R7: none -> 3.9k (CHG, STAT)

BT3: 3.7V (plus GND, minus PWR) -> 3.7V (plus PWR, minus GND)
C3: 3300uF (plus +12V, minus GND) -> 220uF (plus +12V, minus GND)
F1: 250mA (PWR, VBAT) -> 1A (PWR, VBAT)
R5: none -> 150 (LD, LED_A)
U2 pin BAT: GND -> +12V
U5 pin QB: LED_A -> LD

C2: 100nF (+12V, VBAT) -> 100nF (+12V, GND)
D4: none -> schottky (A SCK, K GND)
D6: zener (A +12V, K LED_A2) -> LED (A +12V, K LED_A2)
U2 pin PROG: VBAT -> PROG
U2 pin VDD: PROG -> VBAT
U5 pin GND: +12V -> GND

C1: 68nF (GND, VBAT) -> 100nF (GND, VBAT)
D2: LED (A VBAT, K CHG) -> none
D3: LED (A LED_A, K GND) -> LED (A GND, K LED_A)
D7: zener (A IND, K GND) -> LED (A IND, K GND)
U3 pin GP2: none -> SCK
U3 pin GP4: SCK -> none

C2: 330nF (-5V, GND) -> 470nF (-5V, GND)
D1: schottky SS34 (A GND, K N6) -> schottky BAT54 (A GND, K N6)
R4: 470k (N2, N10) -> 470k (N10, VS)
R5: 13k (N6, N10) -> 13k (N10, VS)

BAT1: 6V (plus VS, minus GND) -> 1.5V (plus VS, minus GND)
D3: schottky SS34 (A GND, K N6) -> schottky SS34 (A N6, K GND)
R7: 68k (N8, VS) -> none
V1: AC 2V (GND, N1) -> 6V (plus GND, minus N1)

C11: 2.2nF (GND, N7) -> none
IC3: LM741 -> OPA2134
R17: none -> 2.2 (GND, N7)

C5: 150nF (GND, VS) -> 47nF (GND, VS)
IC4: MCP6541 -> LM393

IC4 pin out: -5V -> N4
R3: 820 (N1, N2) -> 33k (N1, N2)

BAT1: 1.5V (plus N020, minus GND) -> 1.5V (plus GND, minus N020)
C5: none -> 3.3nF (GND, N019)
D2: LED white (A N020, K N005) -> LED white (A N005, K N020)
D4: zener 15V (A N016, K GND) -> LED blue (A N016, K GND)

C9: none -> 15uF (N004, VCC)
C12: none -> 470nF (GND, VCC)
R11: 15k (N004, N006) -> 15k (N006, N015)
───
INSTRUCTIONS TO FOLLOW: Restate the records in full, keeping every word as it is.

YOUR SOLUTION:
R7: none -> 3.9k (CHG, STAT)

BT3: 3.7V (plus GND, minus PWR) -> 3.7V (plus PWR, minus GND)
C3: 3300uF (plus +12V, minus GND) -> 220uF (plus +12V, minus GND)
F1: 250mA (PWR, VBAT) -> 1A (PWR, VBAT)
R5: none -> 150 (LD, LED_A)
U2 pin BAT: GND -> +12V
U5 pin QB: LED_A -> LD

C2: 100nF (+12V, VBAT) -> 100nF (+12V, GND)
D4: none -> schottky (A SCK, K GND)
D6: zener (A +12V, K LED_A2) -> LED (A +12V, K LED_A2)
U2 pin PROG: VBAT -> PROG
U2 pin VDD: PROG -> VBAT
U5 pin GND: +12V -> GND

C1: 68nF (GND, VBAT) -> 100nF (GND, VBAT)
D2: LED (A VBAT, K CHG) -> none
D3: LED (A LED_A, K GND) -> LED (A GND, K LED_A)
D7: zener (A IND, K GND) -> LED (A IND, K GND)
U3 pin GP2: none -> SCK
U3 pin GP4: SCK -> none

C2: 330nF (-5V, GND) -> 470nF (-5V, GND)
D1: schottky SS34 (A GND, K N6) -> schottky BAT54 (A GND, K N6)
R4: 470k (N2, N10) -> 470k (N10, VS)
R5: 13k (N6, N10) -> 13k (N10, VS)

BAT1: 6V (plus VS, minus GND) -> 1.5V (plus VS, minus GND)
D3: schottky SS34 (A GND, K N6) -> schottky SS34 (A N6, K GND)
R7: 68k (N8, VS) -> none
V1: AC 2V (GND, N1) -> 6V (plus GND, minus N1)

C11: 2.2nF (GND, N7) -> none
IC3: LM741 -> OPA2134
R17: none -> 2.2 (GND, N7)

C5: 150nF (GND, VS) -> 47nF (GND, VS)
IC4: MCP6541 -> LM393

IC4 pin out: -5V -> N4
R3: 820 (N1, N2) -> 33k (N1, N2)

BAT1: 1.5V (plus N020, minus GND) -> 1.5V (plus GND, minus N020)
C5: none -> 3.3nF (GND, N019)
D2: LED white (A N020, K N005) -> LED white (A N005, K N020)
D4: zener 15V (A N016, K GND) -> LED blue (A N016, K GND)

C9: none -> 15uF (N004, VCC)
C12: none -> 470nF (GND, VCC)
R11: 15k (N004, N006) -> 15k (N006, N015)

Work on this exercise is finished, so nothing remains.